The problem
If a line includes the word "lime", it belongs in the count; state the total for the data below and add nothing.

Materials provided
● ● ● ● ●

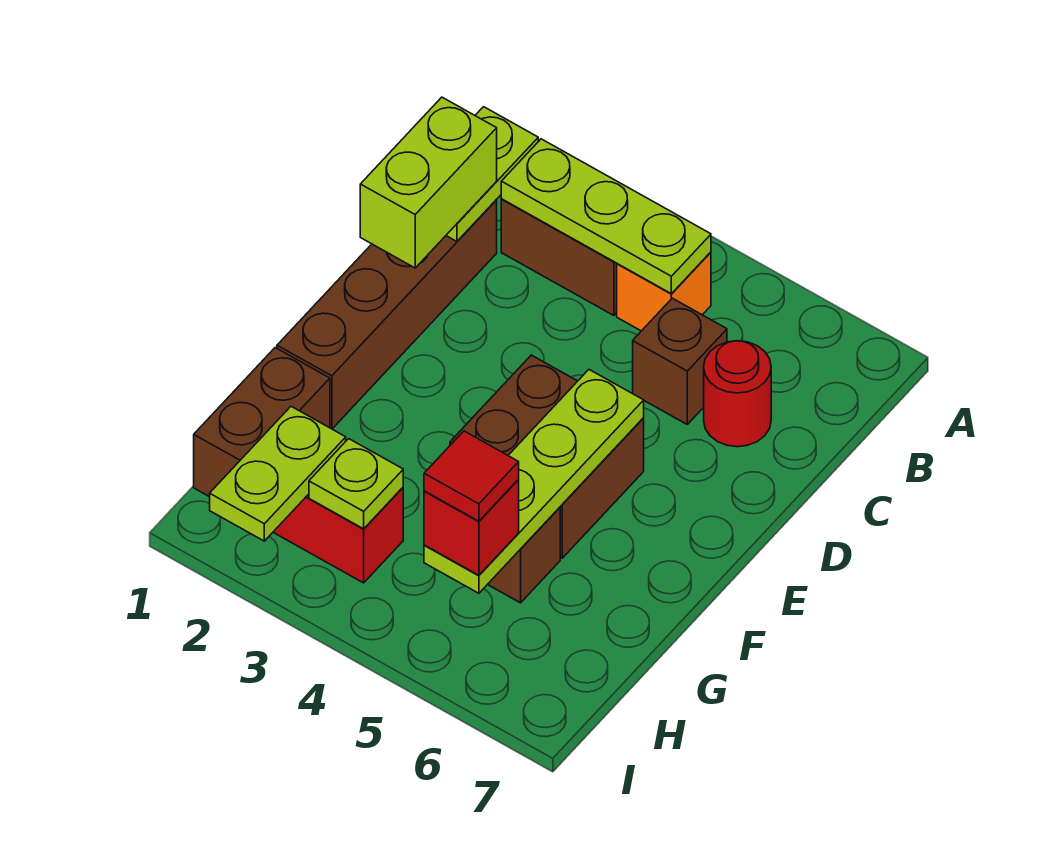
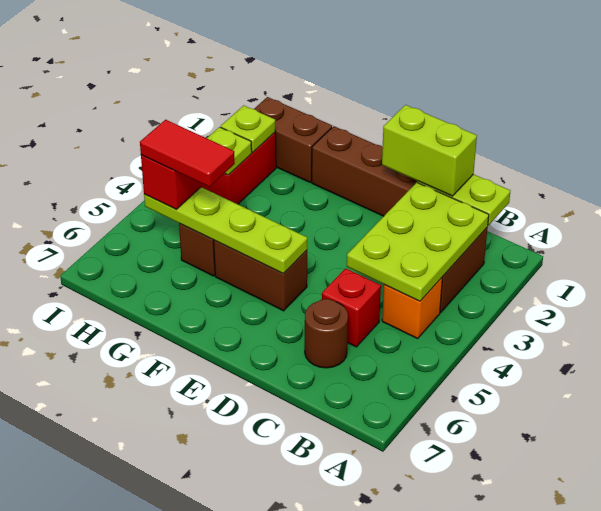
lime plate B2:B4 level 2 -> lime plate B2:C4 level 2
brown brick C5 level 1 -> red brick C5 level 1
red round brick C6 level 1 -> brown round brick C6 level 1
brown brick E4:F5 level 1 -> brown brick E5:F5 level 1
lime plate H2:I2 level 2 -> lime plate H2 level 2
red tile H5 level 4 -> red tile G5:H5 level 4

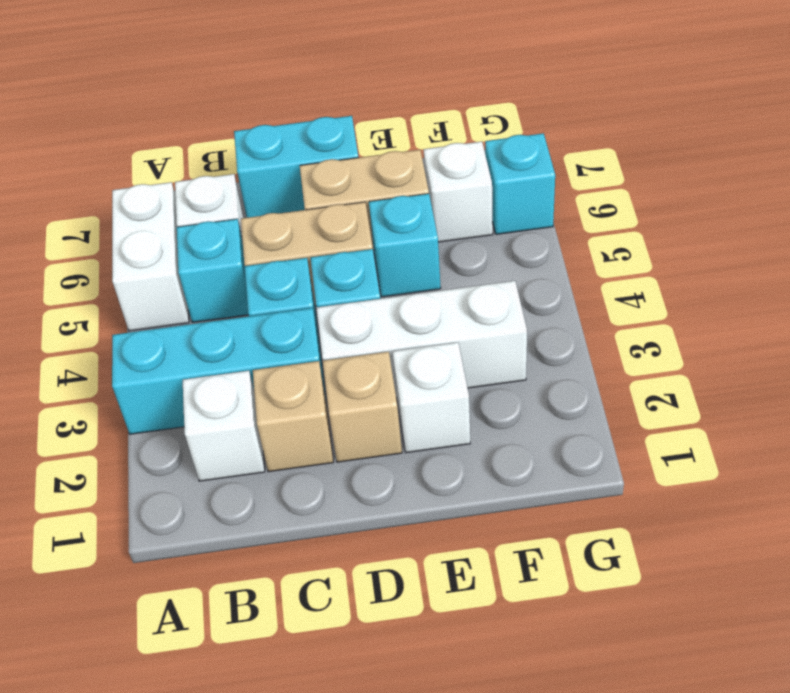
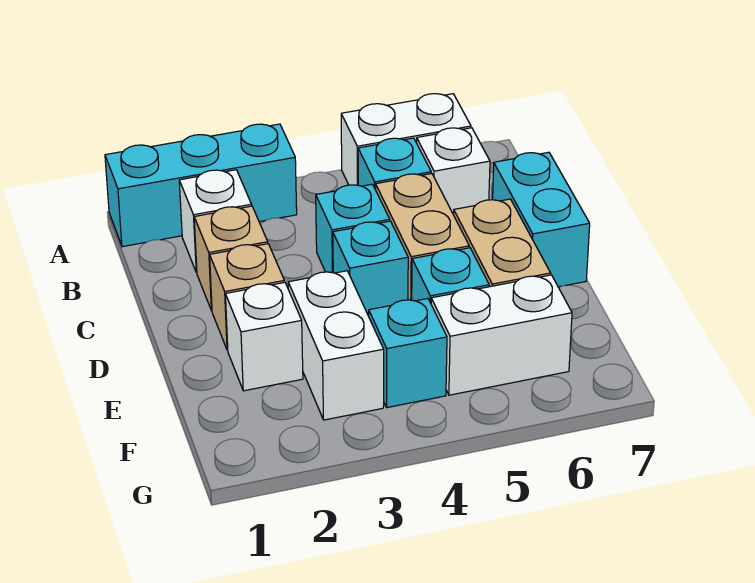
cyan brick A3:C3 level 1 -> cyan brick A1:A3 level 1
white brick D3:F3 level 1 -> white brick E3:F3 level 1
white brick F6 level 1 -> white brick F5:F6 level 1
cyan brick G6 level 1 -> cyan brick F4 level 1

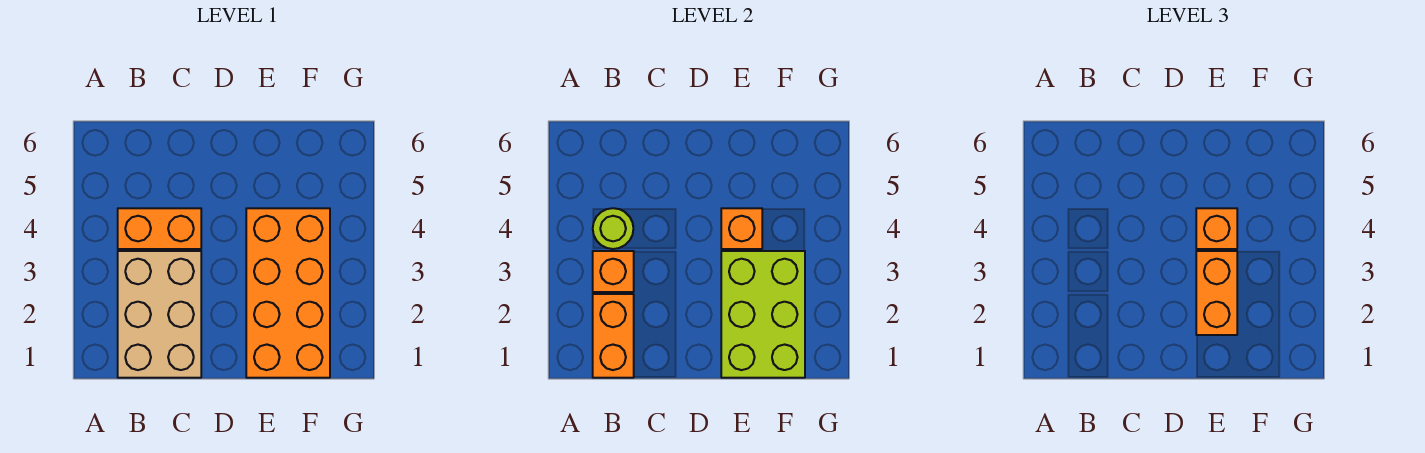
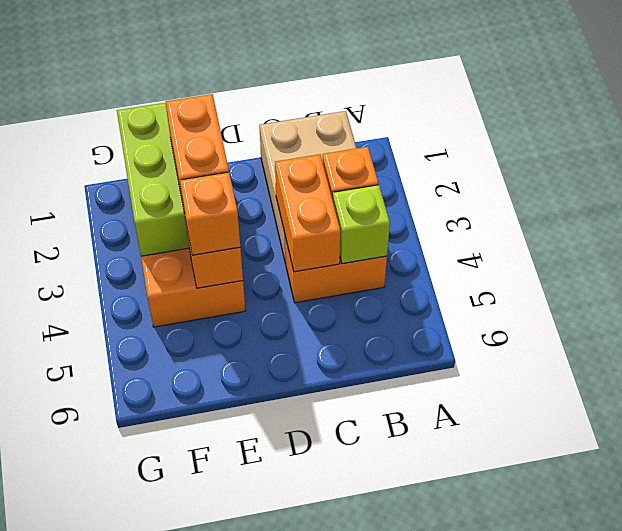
orange brick B1:B2 level 2 -> orange brick C3:C4 level 2
lime round brick B4 level 2 -> lime brick B4 level 2

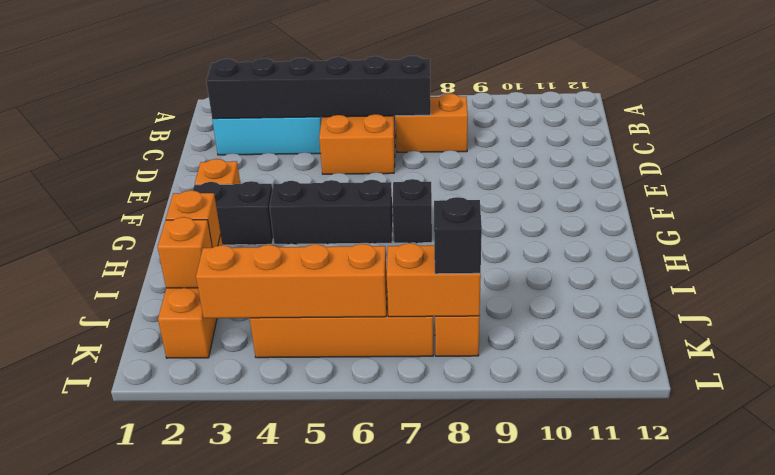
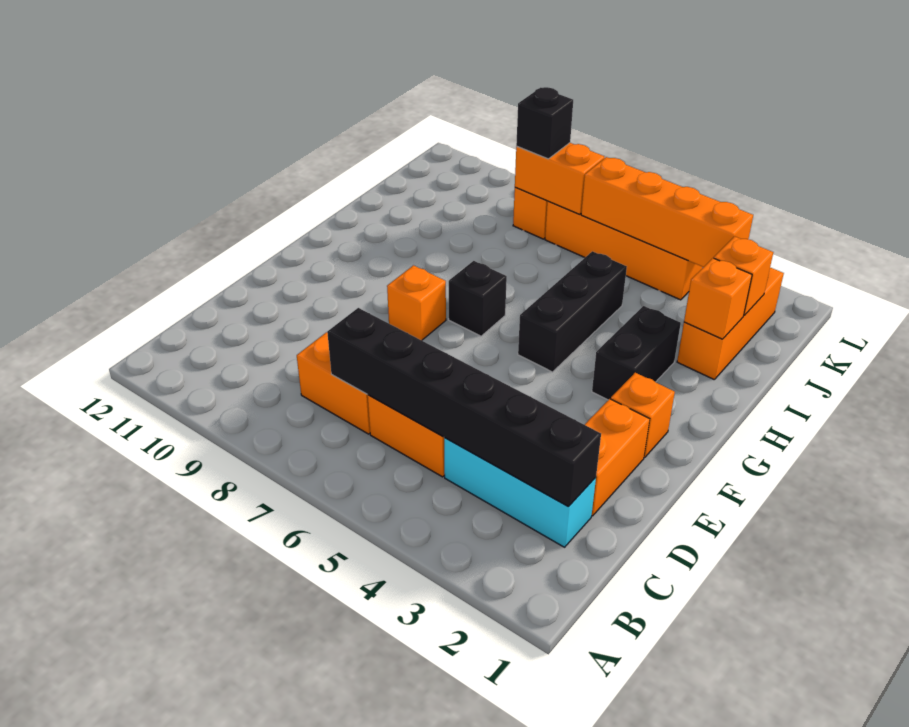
none -> orange brick D2:E2 level 1
none -> orange brick F8 level 1
black brick G2:G3 level 1 -> black brick G3:H3 level 1
black brick G4:G6 level 1 -> black brick G5:I5 level 1

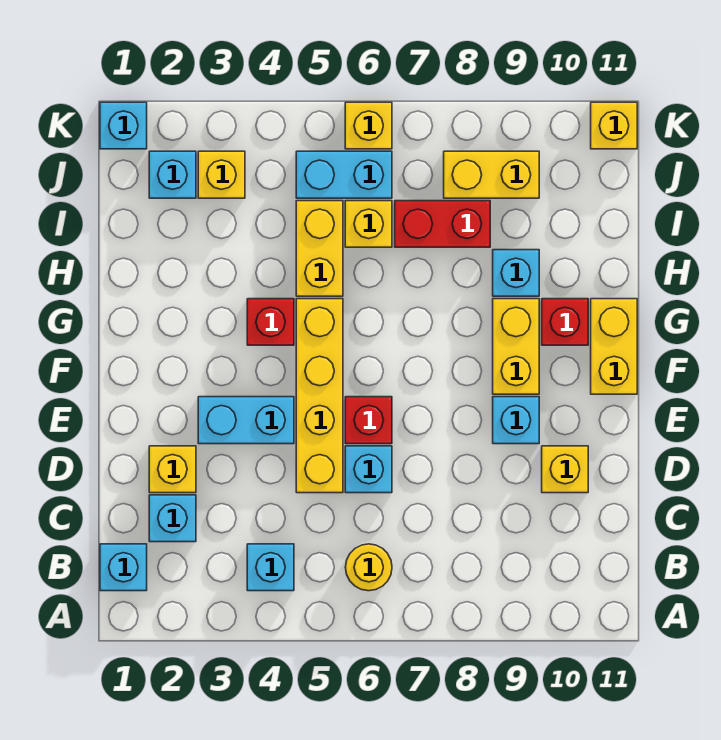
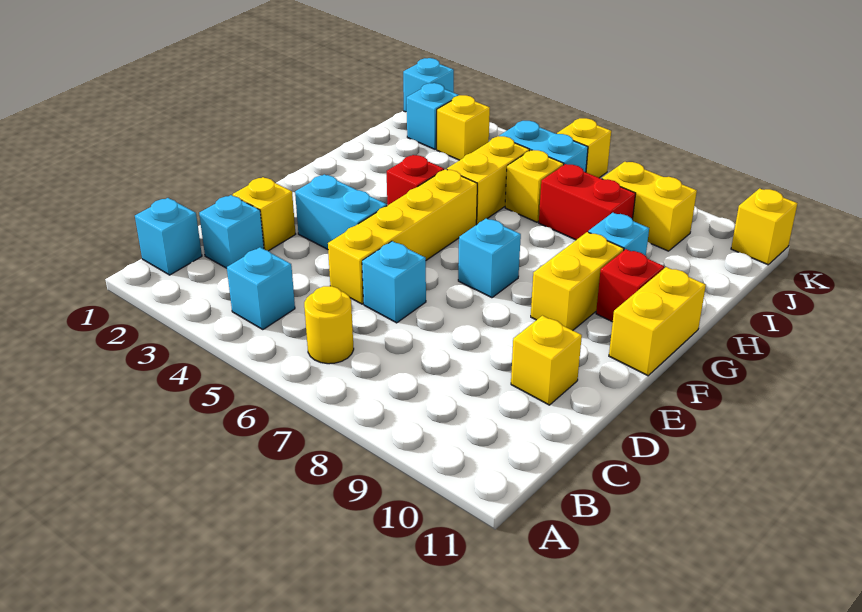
red brick E6 level 1 -> none
cyan brick E9 level 1 -> cyan brick F7 level 1

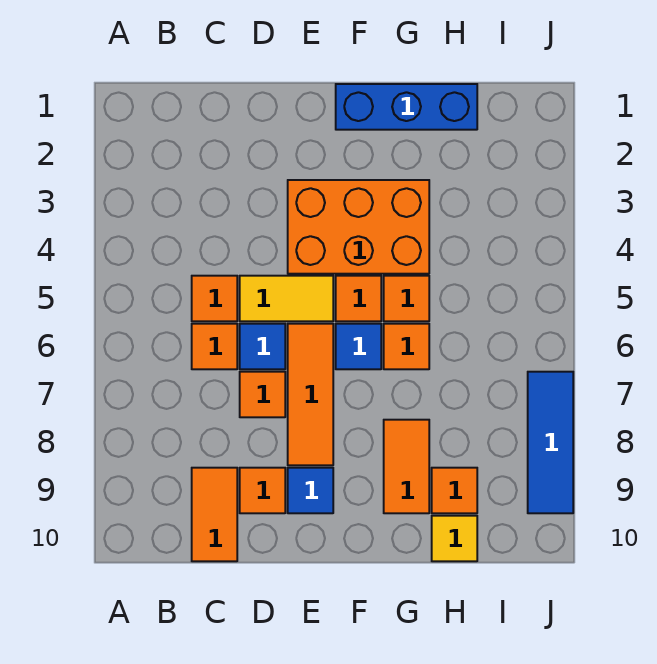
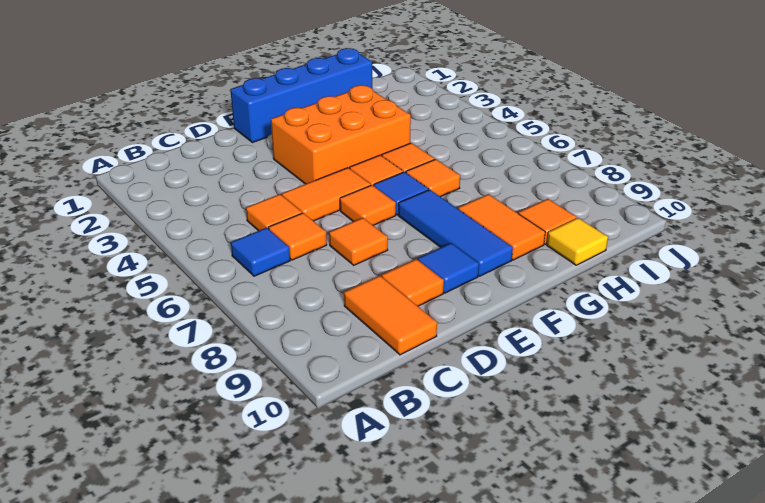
yellow tile D5:E5 level 1 -> orange tile D5:E5 level 1
blue tile D6 level 1 -> blue tile B6 level 1
orange tile E6:E8 level 1 -> orange tile E6 level 1
blue brick F1:H1 level 1 -> blue brick E1:H1 level 1
blue tile J7:J9 level 1 -> blue tile F7:F9 level 1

● ● ● ● ●

Completed exercise
3